• _Stated goal_
Reproduce only the lines below, from the first one through the line containing "brown L-shape: moved 6 px left", including both ends.

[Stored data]
>> Begin

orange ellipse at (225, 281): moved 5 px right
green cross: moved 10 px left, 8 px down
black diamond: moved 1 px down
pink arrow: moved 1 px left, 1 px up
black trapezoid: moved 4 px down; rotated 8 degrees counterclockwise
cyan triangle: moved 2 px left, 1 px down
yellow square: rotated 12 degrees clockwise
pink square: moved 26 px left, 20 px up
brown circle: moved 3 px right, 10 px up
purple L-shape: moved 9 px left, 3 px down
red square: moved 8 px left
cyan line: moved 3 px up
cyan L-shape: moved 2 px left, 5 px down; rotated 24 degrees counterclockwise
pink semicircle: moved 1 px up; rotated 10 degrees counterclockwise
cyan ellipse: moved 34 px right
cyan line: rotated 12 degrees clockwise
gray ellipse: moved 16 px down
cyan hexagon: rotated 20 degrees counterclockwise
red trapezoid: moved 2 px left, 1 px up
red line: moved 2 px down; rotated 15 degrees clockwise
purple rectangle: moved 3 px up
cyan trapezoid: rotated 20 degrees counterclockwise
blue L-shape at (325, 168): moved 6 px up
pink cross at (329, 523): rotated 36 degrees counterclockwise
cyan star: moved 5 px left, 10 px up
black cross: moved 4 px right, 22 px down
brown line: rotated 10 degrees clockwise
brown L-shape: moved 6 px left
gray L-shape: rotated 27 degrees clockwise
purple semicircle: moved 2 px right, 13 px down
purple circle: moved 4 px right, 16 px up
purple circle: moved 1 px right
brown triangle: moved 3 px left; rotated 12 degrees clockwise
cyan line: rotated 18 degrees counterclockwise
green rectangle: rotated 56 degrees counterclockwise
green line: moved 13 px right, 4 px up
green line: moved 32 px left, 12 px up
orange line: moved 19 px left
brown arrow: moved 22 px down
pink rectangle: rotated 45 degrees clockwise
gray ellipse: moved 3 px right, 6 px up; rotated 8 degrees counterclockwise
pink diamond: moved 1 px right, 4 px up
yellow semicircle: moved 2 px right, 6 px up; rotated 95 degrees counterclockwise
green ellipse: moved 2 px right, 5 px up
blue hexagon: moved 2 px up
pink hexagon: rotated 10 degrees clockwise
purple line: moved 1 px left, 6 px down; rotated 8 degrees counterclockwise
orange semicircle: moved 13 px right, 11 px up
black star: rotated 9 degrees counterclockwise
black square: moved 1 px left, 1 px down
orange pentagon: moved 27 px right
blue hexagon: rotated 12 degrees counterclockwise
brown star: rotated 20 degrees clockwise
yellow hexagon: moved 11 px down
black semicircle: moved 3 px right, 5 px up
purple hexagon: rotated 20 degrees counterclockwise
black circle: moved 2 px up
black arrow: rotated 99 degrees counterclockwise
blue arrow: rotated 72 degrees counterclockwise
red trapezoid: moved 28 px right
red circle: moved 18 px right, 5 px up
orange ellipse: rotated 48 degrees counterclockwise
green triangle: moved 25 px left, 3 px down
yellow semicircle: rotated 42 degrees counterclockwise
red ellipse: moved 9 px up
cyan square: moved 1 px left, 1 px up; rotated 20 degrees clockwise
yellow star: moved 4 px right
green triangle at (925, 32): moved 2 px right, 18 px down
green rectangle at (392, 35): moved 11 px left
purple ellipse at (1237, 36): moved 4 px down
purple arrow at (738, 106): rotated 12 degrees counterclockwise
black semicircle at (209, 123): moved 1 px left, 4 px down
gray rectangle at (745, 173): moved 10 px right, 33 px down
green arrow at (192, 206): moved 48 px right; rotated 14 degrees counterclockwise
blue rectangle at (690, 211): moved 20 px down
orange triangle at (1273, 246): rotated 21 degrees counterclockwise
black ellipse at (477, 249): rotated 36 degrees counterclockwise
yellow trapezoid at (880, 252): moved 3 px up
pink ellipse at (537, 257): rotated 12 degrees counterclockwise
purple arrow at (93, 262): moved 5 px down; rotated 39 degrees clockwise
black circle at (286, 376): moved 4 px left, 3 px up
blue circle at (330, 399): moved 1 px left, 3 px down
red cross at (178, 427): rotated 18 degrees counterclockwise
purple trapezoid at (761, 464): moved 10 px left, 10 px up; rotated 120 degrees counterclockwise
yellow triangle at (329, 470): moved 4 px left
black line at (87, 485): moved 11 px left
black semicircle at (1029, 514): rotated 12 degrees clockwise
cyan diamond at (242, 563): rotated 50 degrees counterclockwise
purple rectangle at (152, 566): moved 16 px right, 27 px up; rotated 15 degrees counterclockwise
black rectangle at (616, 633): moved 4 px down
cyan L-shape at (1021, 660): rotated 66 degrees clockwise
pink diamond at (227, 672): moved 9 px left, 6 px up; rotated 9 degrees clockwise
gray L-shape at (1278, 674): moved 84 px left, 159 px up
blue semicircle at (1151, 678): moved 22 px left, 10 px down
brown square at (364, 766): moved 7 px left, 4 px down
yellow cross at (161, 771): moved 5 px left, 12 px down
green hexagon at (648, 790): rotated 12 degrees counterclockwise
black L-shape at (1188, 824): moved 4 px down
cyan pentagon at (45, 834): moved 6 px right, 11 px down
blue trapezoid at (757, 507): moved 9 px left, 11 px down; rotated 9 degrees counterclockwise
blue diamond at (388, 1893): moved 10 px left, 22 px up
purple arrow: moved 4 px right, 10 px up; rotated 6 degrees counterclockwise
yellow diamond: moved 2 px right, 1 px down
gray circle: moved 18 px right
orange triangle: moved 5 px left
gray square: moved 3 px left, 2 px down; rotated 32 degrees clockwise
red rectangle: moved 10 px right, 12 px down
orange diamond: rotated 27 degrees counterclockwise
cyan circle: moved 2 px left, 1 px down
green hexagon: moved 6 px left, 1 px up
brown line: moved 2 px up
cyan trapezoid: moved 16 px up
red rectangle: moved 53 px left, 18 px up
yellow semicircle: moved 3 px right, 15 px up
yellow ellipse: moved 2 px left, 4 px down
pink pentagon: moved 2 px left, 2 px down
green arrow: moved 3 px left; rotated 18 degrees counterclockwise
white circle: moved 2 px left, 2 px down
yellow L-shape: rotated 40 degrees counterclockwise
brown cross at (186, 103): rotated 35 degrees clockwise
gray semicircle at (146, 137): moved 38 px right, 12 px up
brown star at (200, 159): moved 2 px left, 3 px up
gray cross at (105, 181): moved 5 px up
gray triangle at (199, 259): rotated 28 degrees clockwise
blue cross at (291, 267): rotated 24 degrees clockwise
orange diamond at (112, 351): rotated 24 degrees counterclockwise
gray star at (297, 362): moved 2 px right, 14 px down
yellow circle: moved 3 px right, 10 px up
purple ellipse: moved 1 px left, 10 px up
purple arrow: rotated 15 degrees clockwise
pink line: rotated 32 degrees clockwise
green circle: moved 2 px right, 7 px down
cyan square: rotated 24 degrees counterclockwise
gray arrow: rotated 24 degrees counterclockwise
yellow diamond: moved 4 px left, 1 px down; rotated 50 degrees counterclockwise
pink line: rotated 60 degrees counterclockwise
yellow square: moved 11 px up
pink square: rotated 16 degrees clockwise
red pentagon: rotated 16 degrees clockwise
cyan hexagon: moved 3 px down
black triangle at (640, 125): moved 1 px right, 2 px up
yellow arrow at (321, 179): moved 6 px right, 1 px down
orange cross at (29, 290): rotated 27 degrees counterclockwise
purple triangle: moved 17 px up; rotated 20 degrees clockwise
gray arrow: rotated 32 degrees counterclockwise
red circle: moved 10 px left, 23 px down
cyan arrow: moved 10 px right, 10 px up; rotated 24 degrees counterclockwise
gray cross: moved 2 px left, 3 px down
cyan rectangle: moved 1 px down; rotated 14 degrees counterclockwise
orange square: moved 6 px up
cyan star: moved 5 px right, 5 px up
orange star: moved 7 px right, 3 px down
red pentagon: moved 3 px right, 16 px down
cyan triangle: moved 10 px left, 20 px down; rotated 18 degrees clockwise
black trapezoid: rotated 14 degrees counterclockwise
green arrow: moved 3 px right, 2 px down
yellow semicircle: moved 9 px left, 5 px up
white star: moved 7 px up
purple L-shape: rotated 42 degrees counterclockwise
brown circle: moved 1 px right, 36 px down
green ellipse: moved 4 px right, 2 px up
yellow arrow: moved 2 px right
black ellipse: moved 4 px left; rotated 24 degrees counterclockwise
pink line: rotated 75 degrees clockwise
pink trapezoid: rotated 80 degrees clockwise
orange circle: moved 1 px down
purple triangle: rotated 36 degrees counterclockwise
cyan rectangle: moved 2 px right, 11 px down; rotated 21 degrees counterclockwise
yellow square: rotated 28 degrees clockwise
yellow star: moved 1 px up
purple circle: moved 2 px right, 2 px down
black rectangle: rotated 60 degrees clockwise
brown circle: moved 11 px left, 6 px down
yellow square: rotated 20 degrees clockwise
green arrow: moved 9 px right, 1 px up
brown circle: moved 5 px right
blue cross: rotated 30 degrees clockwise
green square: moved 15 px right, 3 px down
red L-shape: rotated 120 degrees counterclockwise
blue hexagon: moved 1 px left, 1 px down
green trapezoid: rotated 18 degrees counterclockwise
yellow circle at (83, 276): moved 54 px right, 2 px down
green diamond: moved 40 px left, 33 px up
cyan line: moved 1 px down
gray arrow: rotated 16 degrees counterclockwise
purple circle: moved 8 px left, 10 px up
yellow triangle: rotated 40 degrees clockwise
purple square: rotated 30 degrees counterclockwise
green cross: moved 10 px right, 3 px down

>> End

• _Full solution_
orange ellipse at (225, 281): moved 5 px right
green cross: moved 10 px left, 8 px down
black diamond: moved 1 px down
pink arrow: moved 1 px left, 1 px up
black trapezoid: moved 4 px down; rotated 8 degrees counterclockwise
cyan triangle: moved 2 px left, 1 px down
yellow square: rotated 12 degrees clockwise
pink square: moved 26 px left, 20 px up
brown circle: moved 3 px right, 10 px up
purple L-shape: moved 9 px left, 3 px down
red square: moved 8 px left
cyan line: moved 3 px up
cyan L-shape: moved 2 px left, 5 px down; rotated 24 degrees counterclockwise
pink semicircle: moved 1 px up; rotated 10 degrees counterclockwise
cyan ellipse: moved 34 px right
cyan line: rotated 12 degrees clockwise
gray ellipse: moved 16 px down
cyan hexagon: rotated 20 degrees counterclockwise
red trapezoid: moved 2 px left, 1 px up
red line: moved 2 px down; rotated 15 degrees clockwise
purple rectangle: moved 3 px up
cyan trapezoid: rotated 20 degrees counterclockwise
blue L-shape at (325, 168): moved 6 px up
pink cross at (329, 523): rotated 36 degrees counterclockwise
cyan star: moved 5 px left, 10 px up
black cross: moved 4 px right, 22 px down
brown line: rotated 10 degrees clockwise
brown L-shape: moved 6 px left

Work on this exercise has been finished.